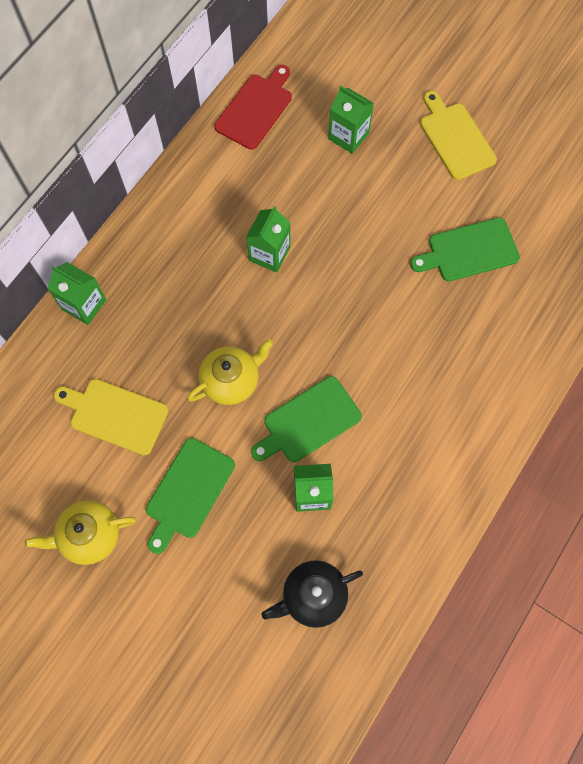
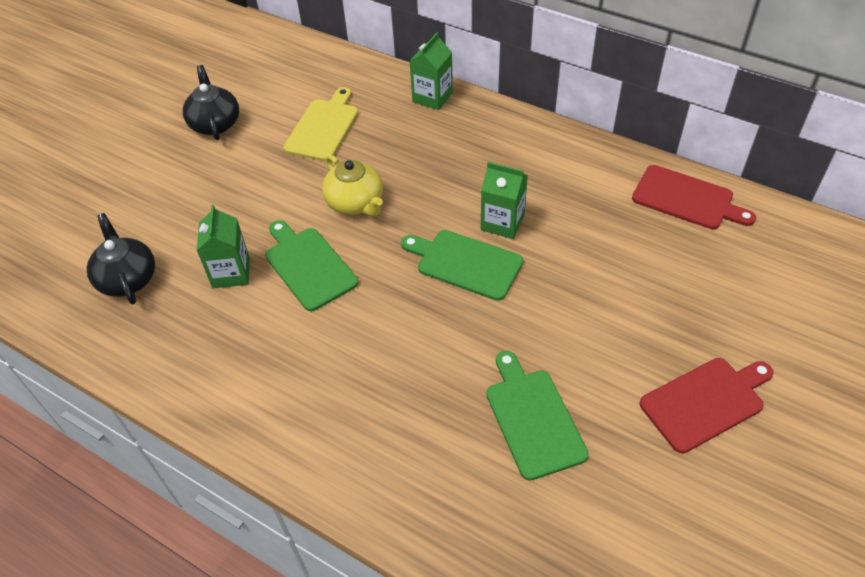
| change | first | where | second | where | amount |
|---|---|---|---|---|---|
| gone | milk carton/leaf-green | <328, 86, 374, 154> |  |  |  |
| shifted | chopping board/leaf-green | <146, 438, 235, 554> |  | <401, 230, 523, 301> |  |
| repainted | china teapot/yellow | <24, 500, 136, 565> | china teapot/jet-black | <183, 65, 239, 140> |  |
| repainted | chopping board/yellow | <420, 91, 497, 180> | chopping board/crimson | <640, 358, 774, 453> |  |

################

■ How to complete this task: Pick out the lines above that hold the string "chopping" and show them.

■ Task solution:
| shifted | chopping board/leaf-green | <146, 438, 235, 554> |  | <401, 230, 523, 301> |  |
| repainted | chopping board/yellow | <420, 91, 497, 180> | chopping board/crimson | <640, 358, 774, 453> |  |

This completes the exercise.